Would you transcribe the line that holds "relocated | voiture", plus every line beneath it through the end of the data, exactly and with nothing added?
**********
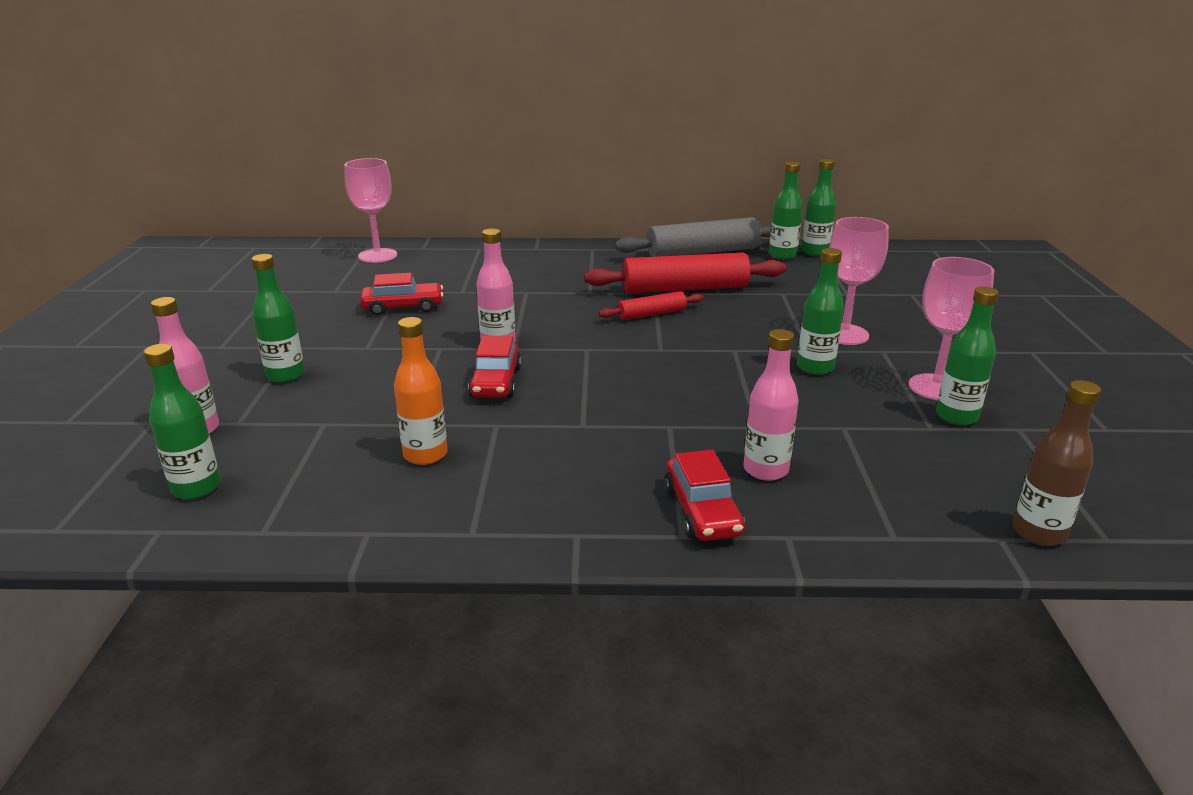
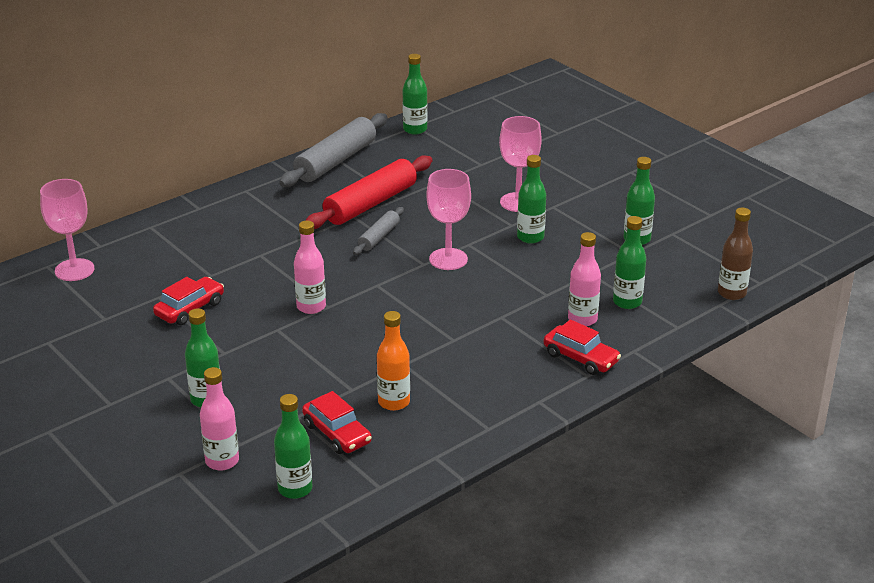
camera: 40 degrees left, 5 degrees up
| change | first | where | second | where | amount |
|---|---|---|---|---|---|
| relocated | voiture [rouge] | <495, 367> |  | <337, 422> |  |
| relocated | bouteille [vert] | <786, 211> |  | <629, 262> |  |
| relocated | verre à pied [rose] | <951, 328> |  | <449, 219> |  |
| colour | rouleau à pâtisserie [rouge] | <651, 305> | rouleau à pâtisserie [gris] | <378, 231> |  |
**********
Task solution
| relocated | voiture [rouge] | <495, 367> |  | <337, 422> |  |
| relocated | bouteille [vert] | <786, 211> |  | <629, 262> |  |
| relocated | verre à pied [rose] | <951, 328> |  | <449, 219> |  |
| colour | rouleau à pâtisserie [rouge] | <651, 305> | rouleau à pâtisserie [gris] | <378, 231> |  |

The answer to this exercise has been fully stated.